● **TRY IT**:
What is needed is an exact copy of the listing, with no pictures in it.
________________________________________
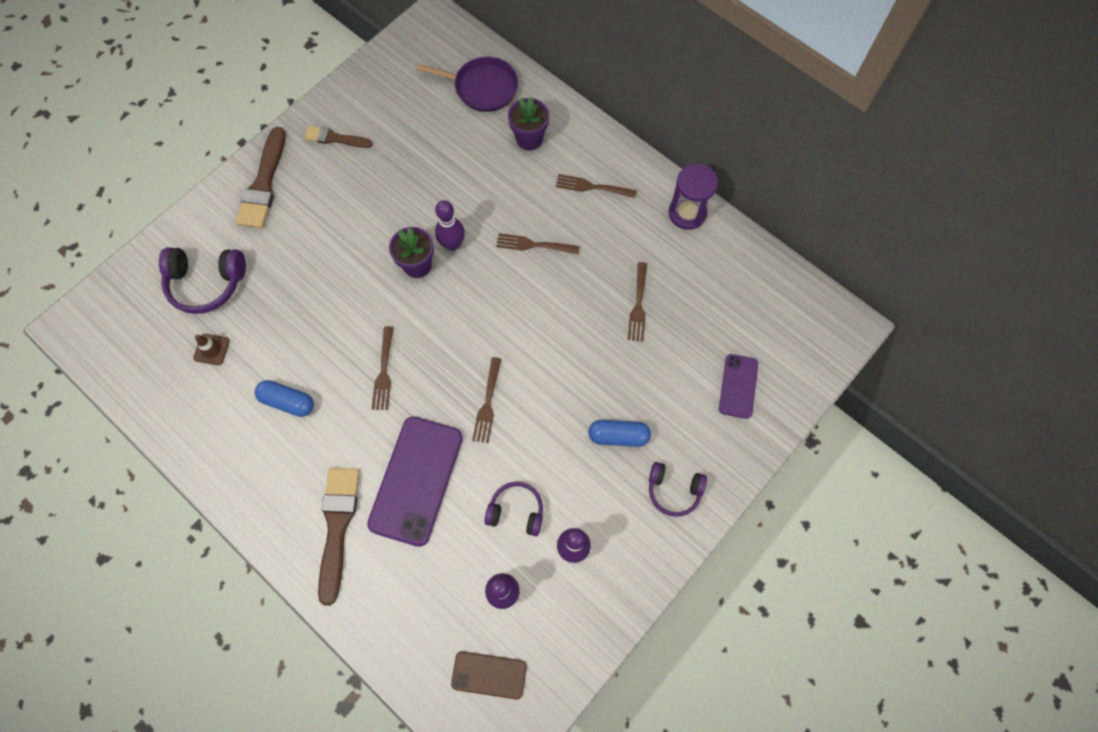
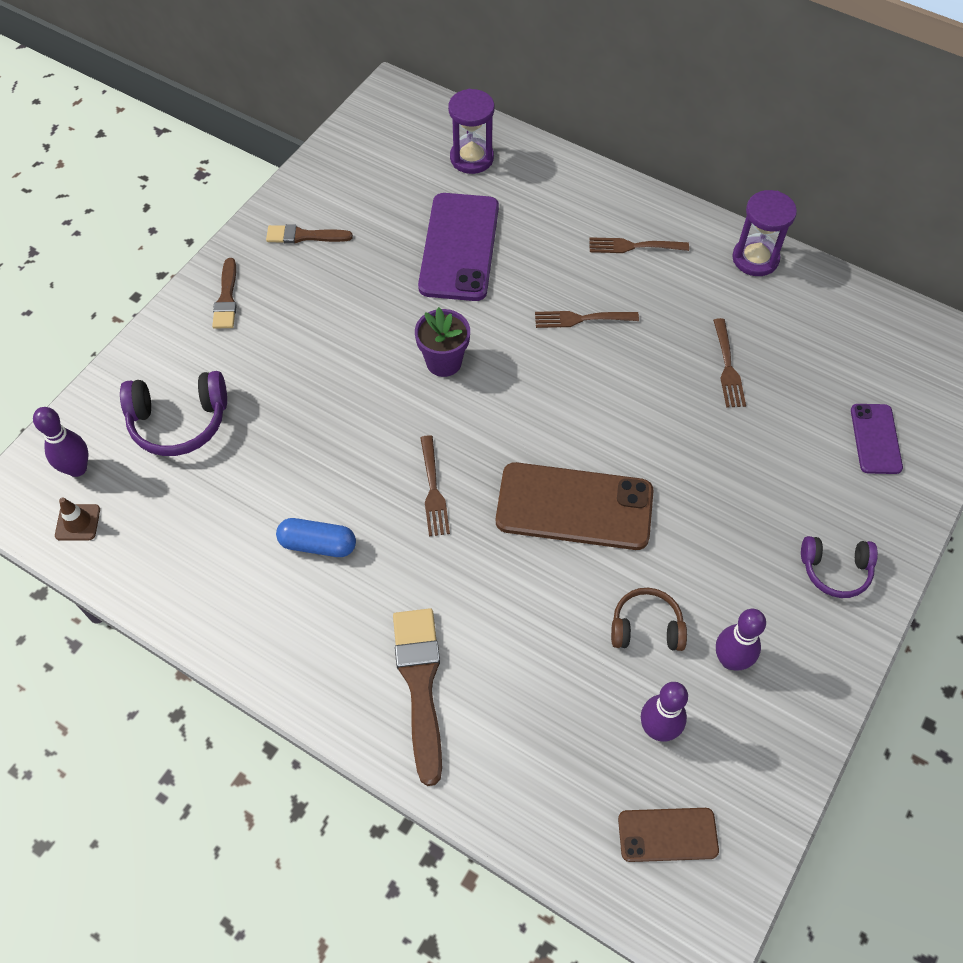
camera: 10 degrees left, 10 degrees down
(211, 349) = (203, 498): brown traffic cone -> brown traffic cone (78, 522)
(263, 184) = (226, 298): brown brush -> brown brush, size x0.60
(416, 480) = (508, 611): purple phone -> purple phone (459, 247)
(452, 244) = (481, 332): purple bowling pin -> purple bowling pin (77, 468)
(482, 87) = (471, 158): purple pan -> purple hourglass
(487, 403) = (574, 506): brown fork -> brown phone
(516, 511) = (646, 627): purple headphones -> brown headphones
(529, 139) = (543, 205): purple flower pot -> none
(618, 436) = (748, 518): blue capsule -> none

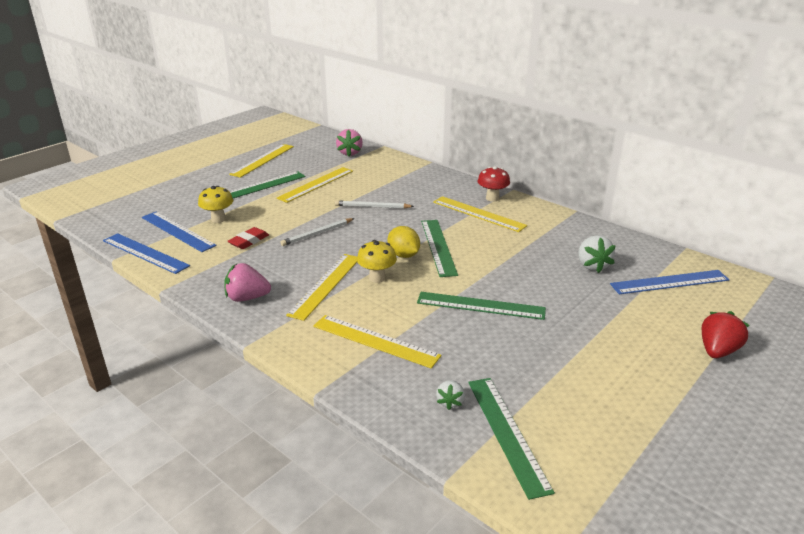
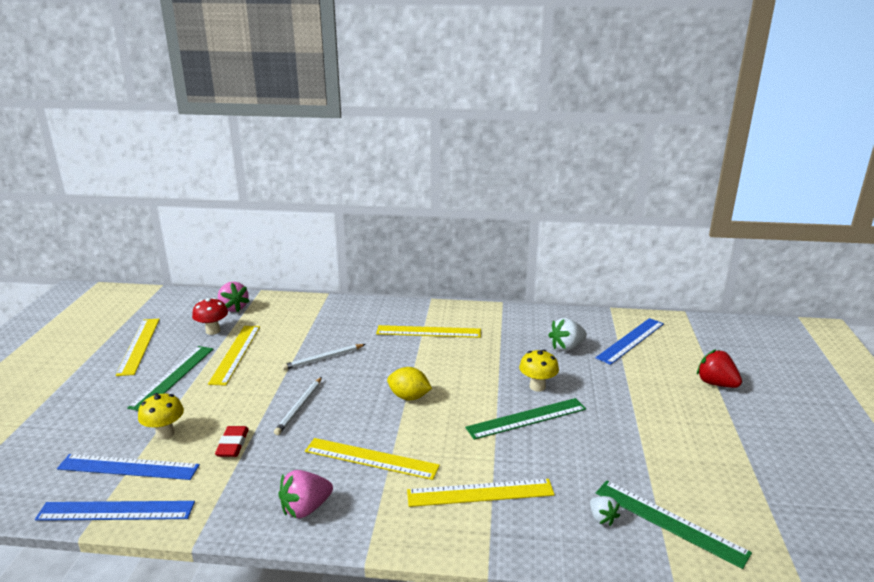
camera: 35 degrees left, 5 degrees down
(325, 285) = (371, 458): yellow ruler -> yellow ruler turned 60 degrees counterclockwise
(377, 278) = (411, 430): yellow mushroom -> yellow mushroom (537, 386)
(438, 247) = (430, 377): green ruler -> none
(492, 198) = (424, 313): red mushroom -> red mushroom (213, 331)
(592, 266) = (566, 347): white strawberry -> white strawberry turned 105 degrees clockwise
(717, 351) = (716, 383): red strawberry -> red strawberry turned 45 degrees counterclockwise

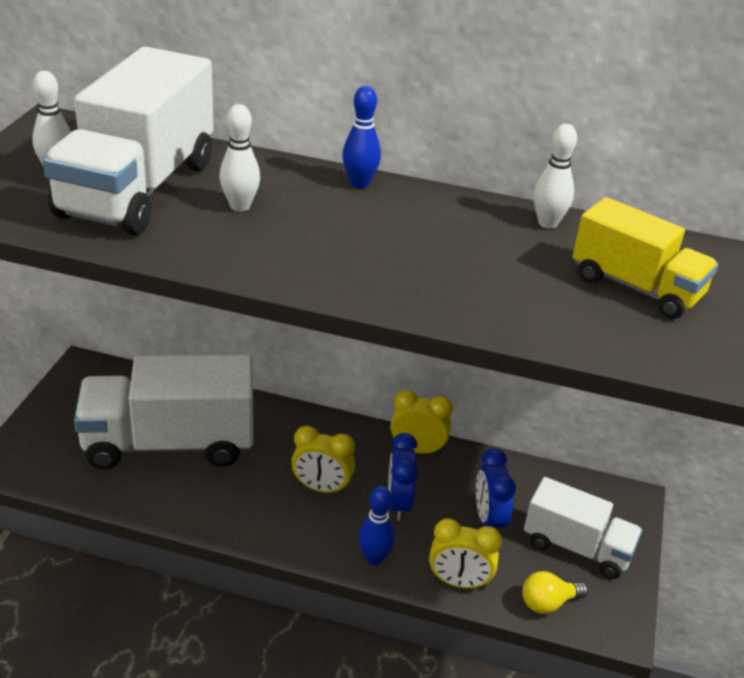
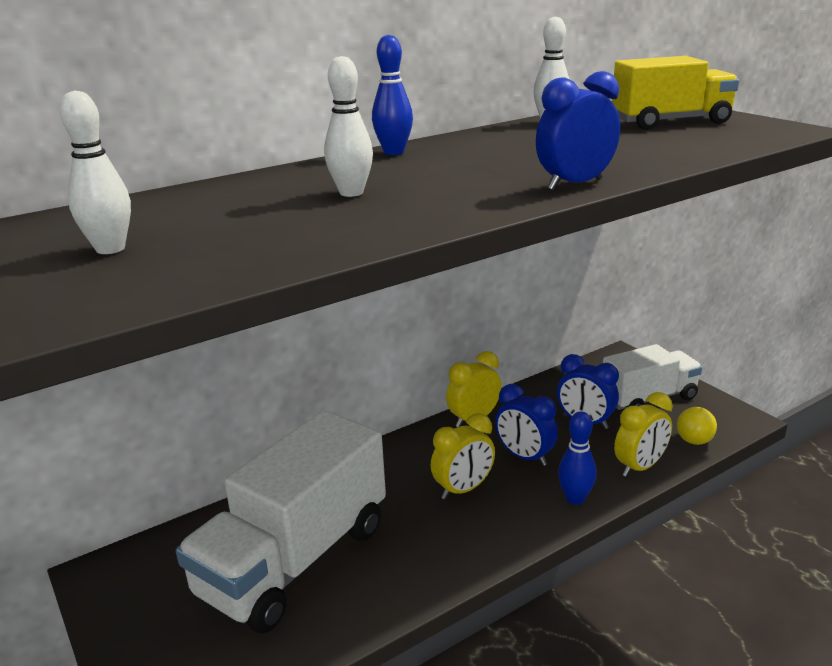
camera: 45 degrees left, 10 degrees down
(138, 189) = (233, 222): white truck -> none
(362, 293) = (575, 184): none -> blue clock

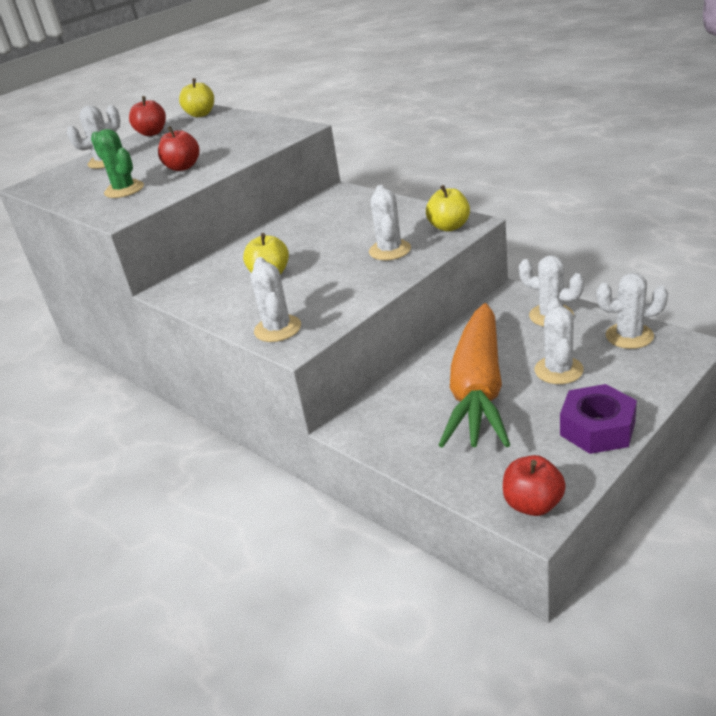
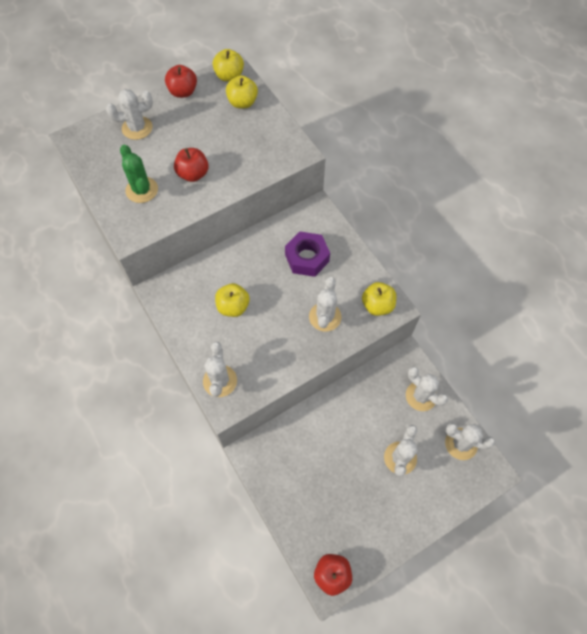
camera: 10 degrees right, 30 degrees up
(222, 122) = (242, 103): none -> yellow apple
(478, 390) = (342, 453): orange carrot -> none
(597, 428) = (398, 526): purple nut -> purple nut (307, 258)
________________________________________
● **YOUR RESPONSE**:
camera: 10 degrees left, 10 degrees down
(211, 349) = (203, 498): brown traffic cone -> brown traffic cone (78, 522)
(263, 184) = (226, 298): brown brush -> brown brush, size x0.60
(416, 480) = (508, 611): purple phone -> purple phone (459, 247)
(452, 244) = (481, 332): purple bowling pin -> purple bowling pin (77, 468)
(482, 87) = (471, 158): purple pan -> purple hourglass
(487, 403) = (574, 506): brown fork -> brown phone
(516, 511) = (646, 627): purple headphones -> brown headphones
(529, 139) = (543, 205): purple flower pot -> none
(618, 436) = (748, 518): blue capsule -> none

camera: 35 degrees left, 5 degrees down
(325, 285) = (371, 458): yellow ruler -> yellow ruler turned 60 degrees counterclockwise
(377, 278) = (411, 430): yellow mushroom -> yellow mushroom (537, 386)
(438, 247) = (430, 377): green ruler -> none
(492, 198) = (424, 313): red mushroom -> red mushroom (213, 331)
(592, 266) = (566, 347): white strawberry -> white strawberry turned 105 degrees clockwise
(717, 351) = (716, 383): red strawberry -> red strawberry turned 45 degrees counterclockwise

camera: 45 degrees left, 10 degrees down
(138, 189) = (233, 222): white truck -> none
(362, 293) = (575, 184): none -> blue clock

camera: 10 degrees right, 30 degrees up
(222, 122) = (242, 103): none -> yellow apple
(478, 390) = (342, 453): orange carrot -> none
(597, 428) = (398, 526): purple nut -> purple nut (307, 258)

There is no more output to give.